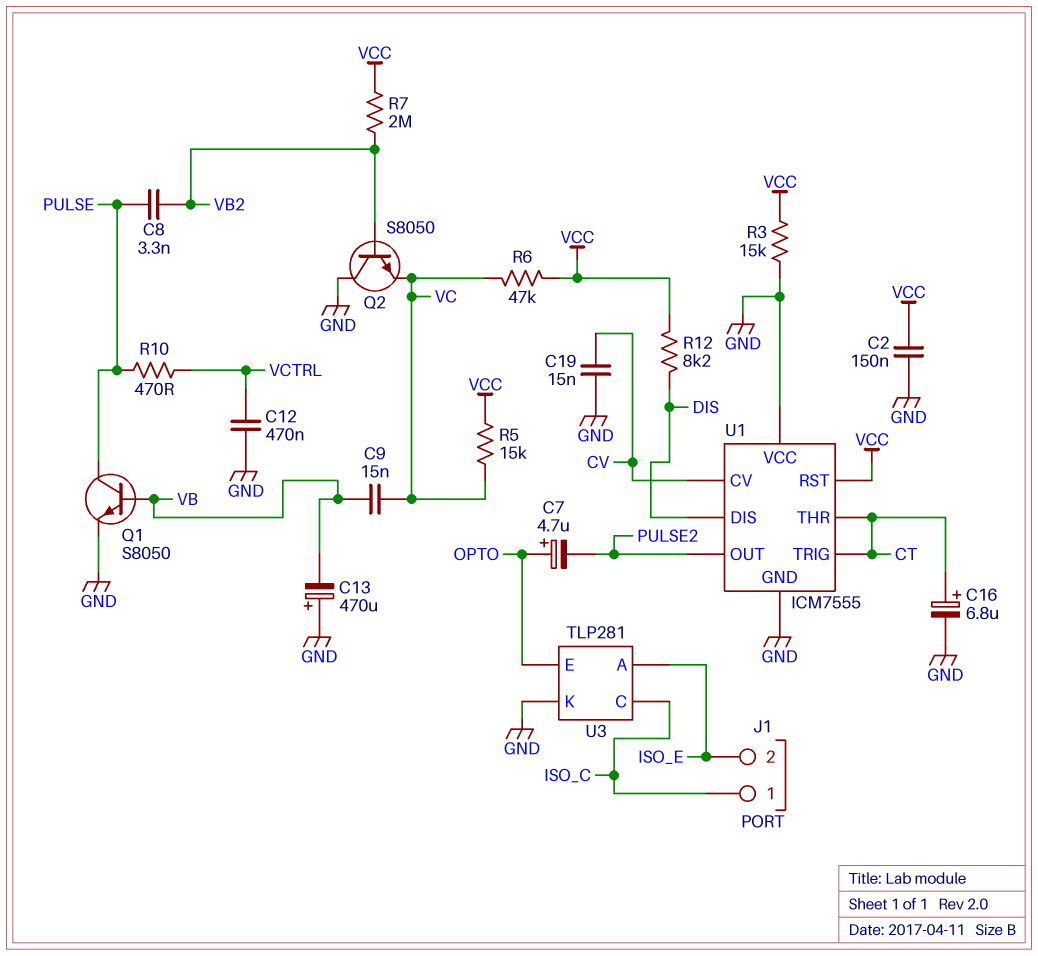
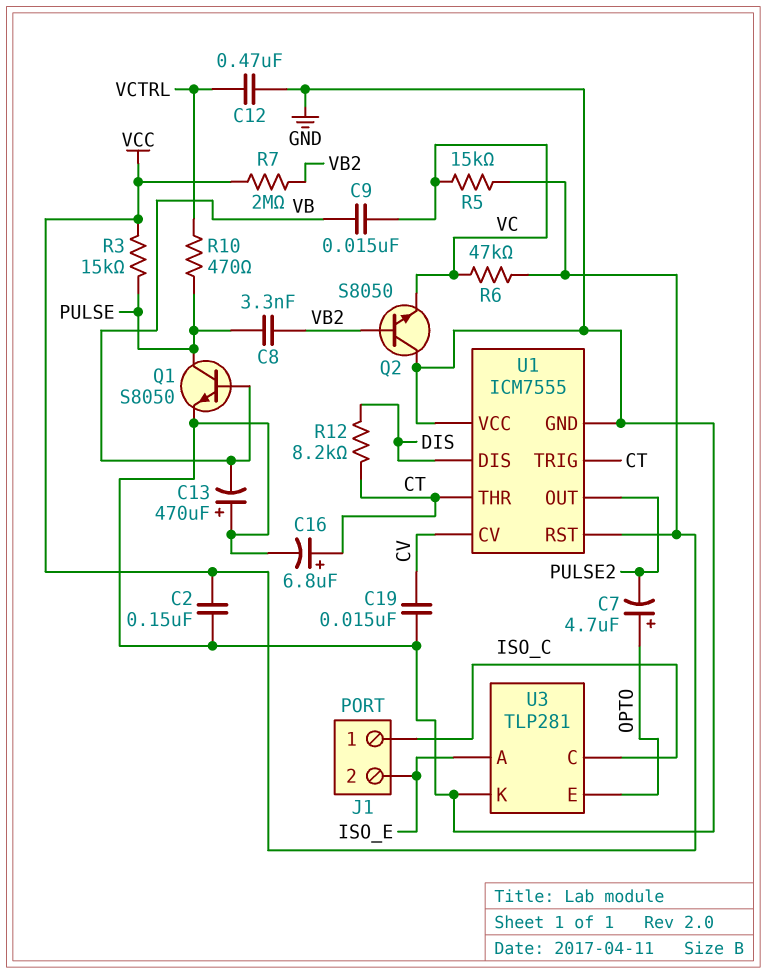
R3: 15k (GND, VCC) -> 15k (PULSE, VCC)
R12: 8.2k (DIS, VCC) -> 8.2k (CT, DIS)

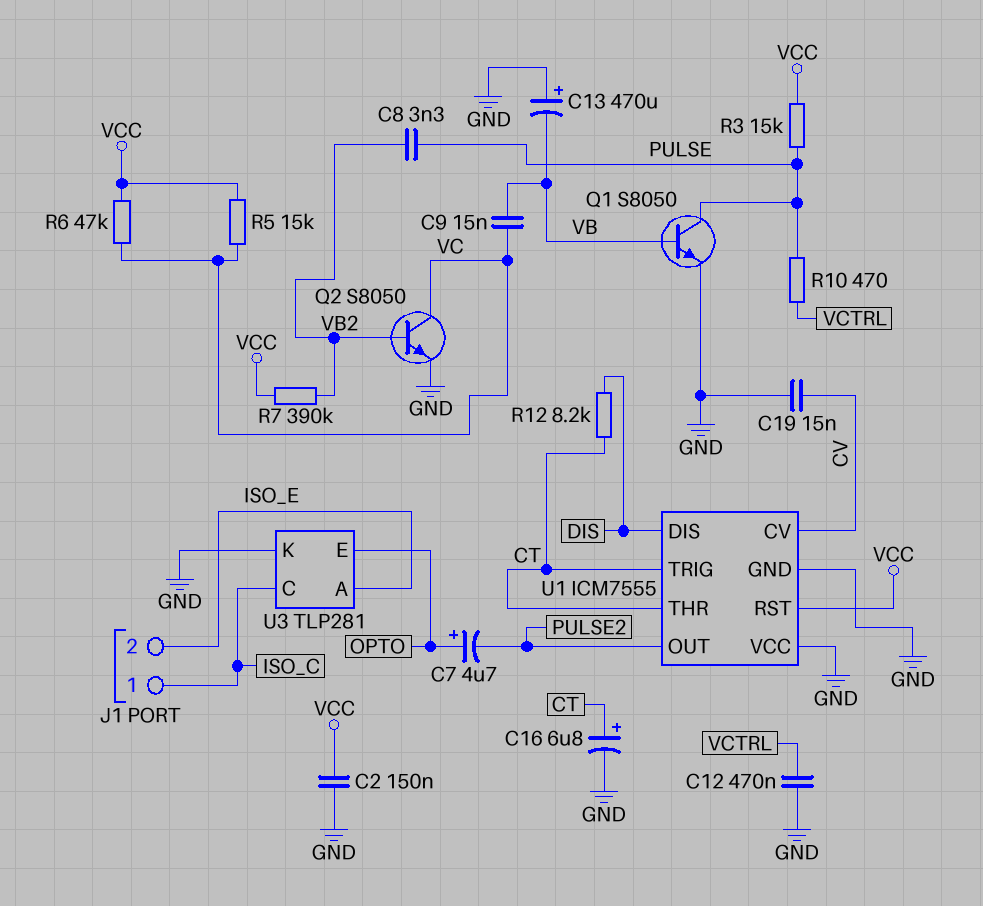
Q2: NPN S8050 (B VB2, C GND, E VC) -> NPN S8050 (B VB2, C VC, E GND)
R7: 2M (VB2, VCC) -> 390k (VB2, VCC)

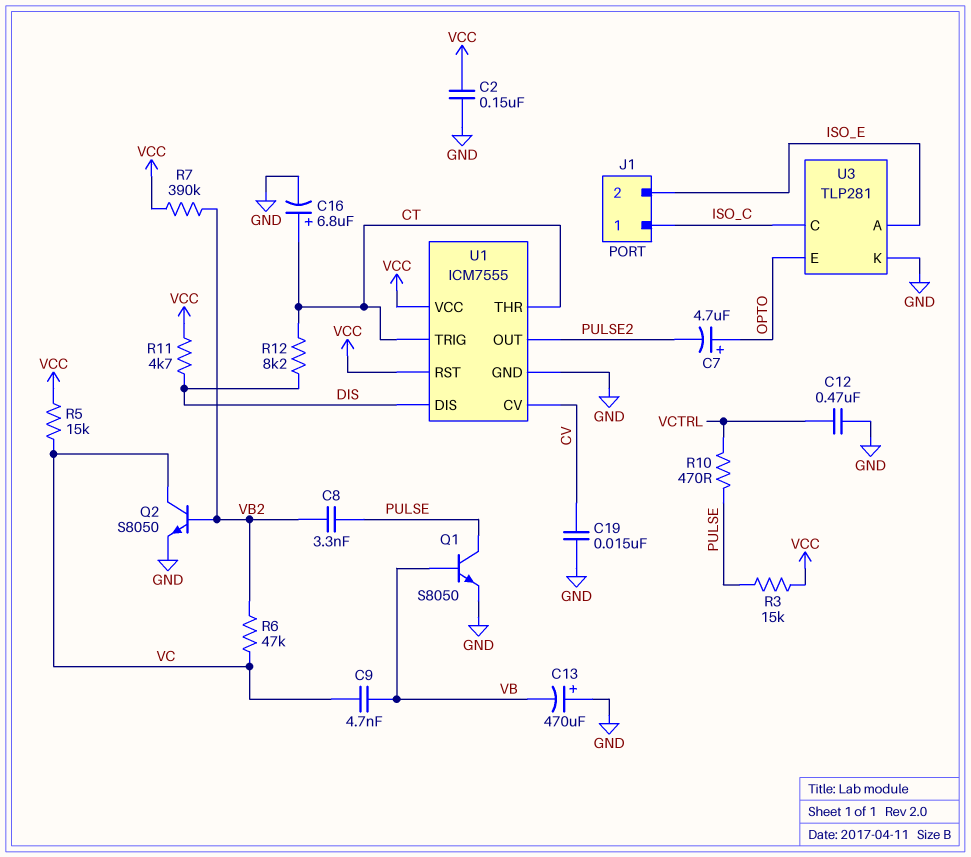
C9: 15nF (VB, VC) -> 4.7nF (VB, VC)
R6: 47k (VC, VCC) -> 47k (VB2, VC)
R11: none -> 4.7k (DIS, VCC)
U1 pin VCC: GND -> VCC

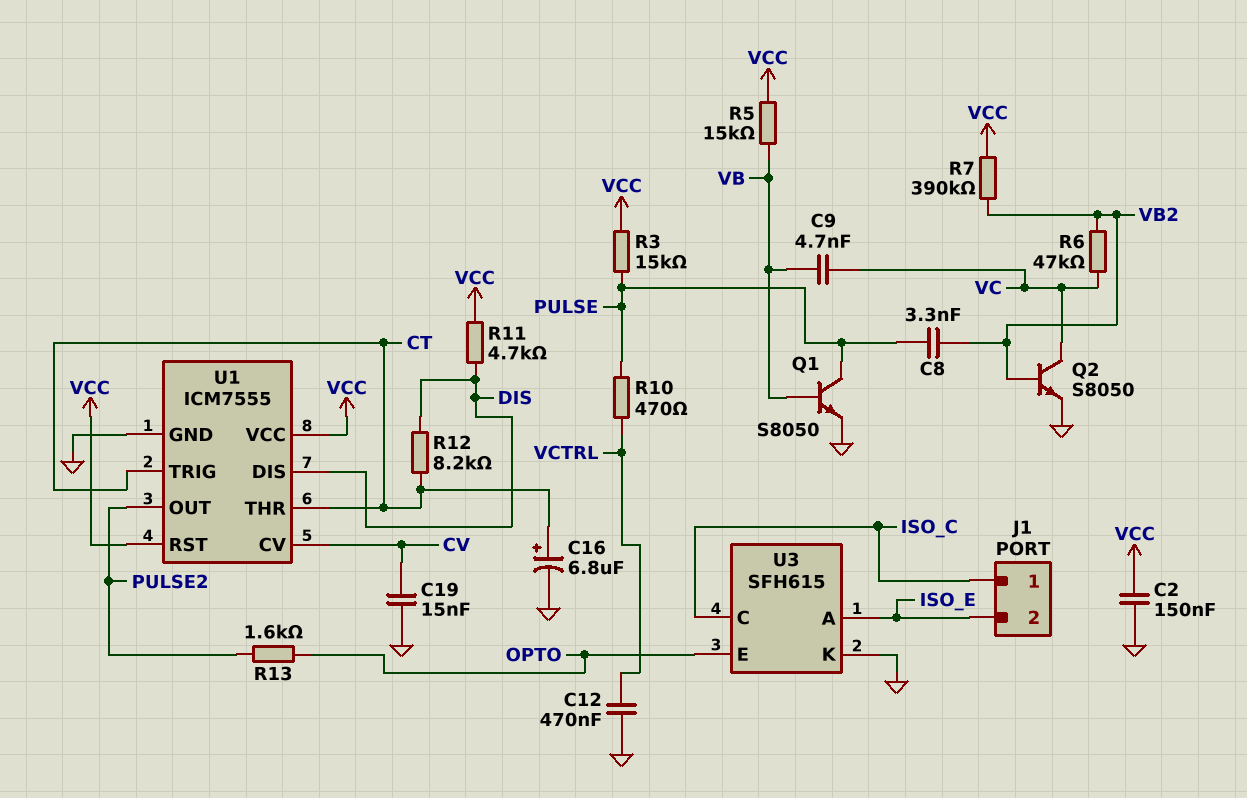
C7: 4.7uF (plus OPTO, minus PULSE2) -> none
C13: 470uF (plus GND, minus VB) -> none
R5: 15k (VC, VCC) -> 15k (VB, VCC)
R13: none -> 1.6k (OPTO, PULSE2)
U3: TLP281 -> SFH615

########

Problem to solve - A complete answer reproduces every line of the records in which the word "plus" occurs.

Result of the exercise -
C7: 4.7uF (plus OPTO, minus PULSE2) -> none
C13: 470uF (plus GND, minus VB) -> none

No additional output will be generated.